==== Input

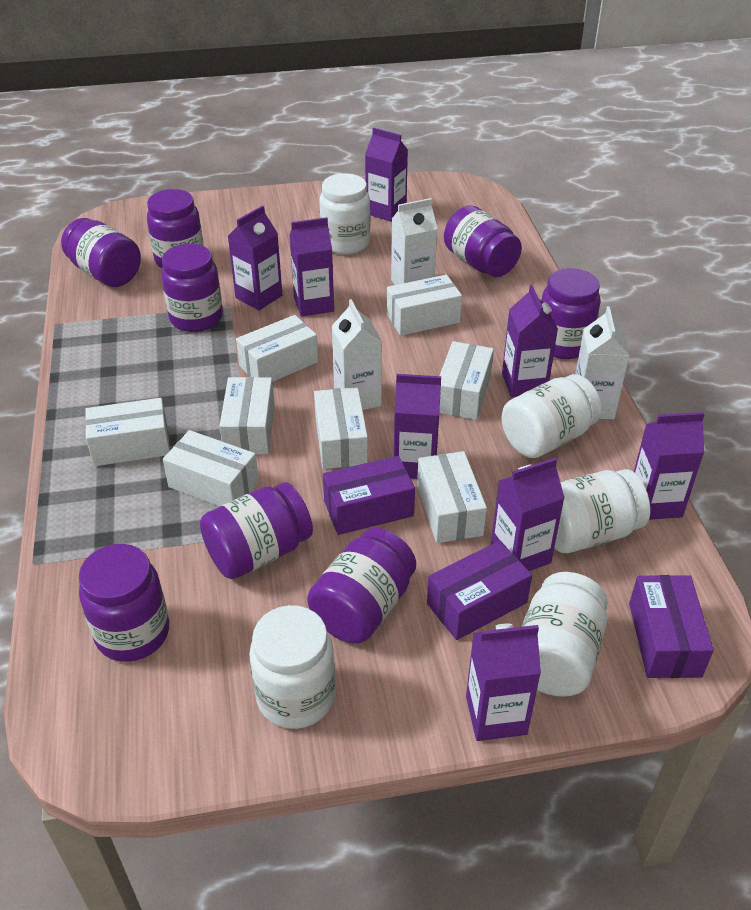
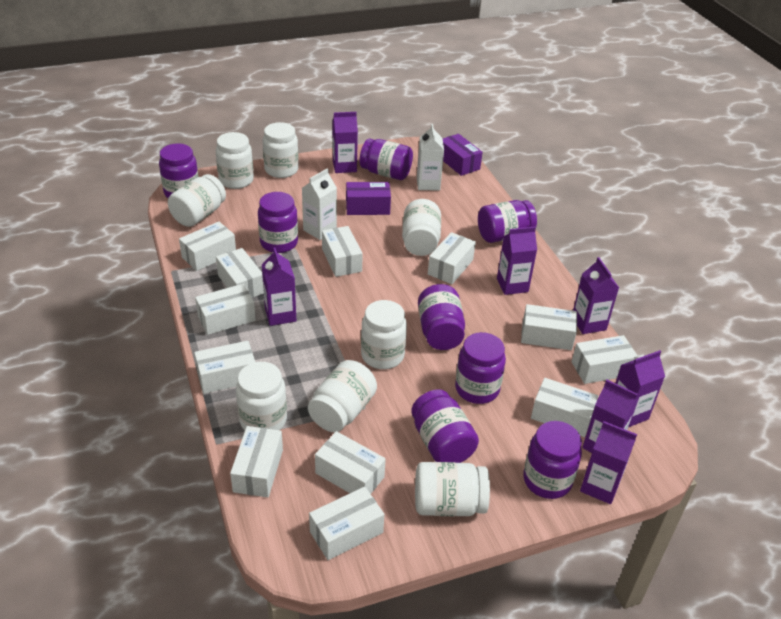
purple box: 3 -> 2
purple carton: 8 -> 7
white box: 8 -> 12
white carton: 3 -> 2
white jar: 5 -> 8

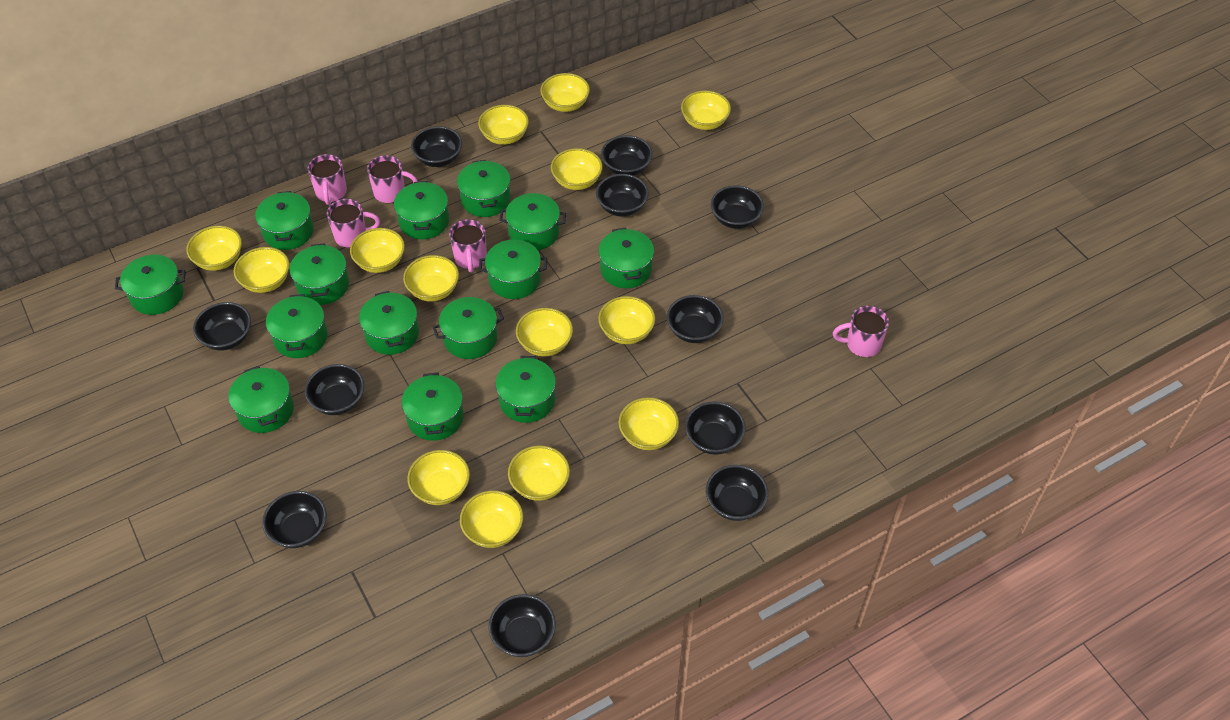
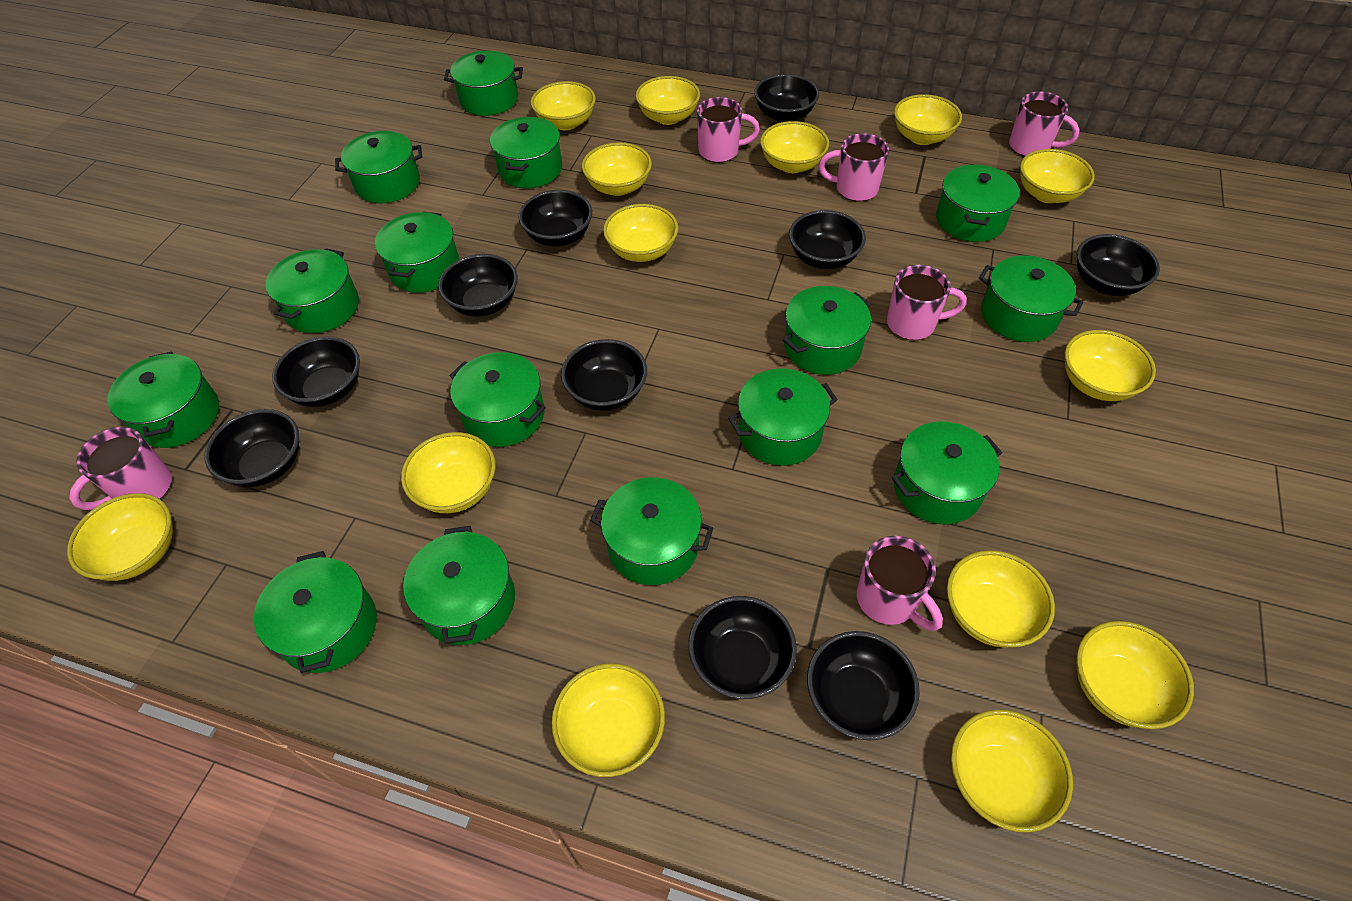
black bowl: 11 -> 10
green pot: 14 -> 15
pink mug: 5 -> 6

========

### Task to complete
Everything from the line containing "white carton: 3 -> 2" through the last line of the entries is to be output exactly as written, minus any pictures.

### Answer box
white carton: 3 -> 2
white jar: 5 -> 8

black bowl: 11 -> 10
green pot: 14 -> 15
pink mug: 5 -> 6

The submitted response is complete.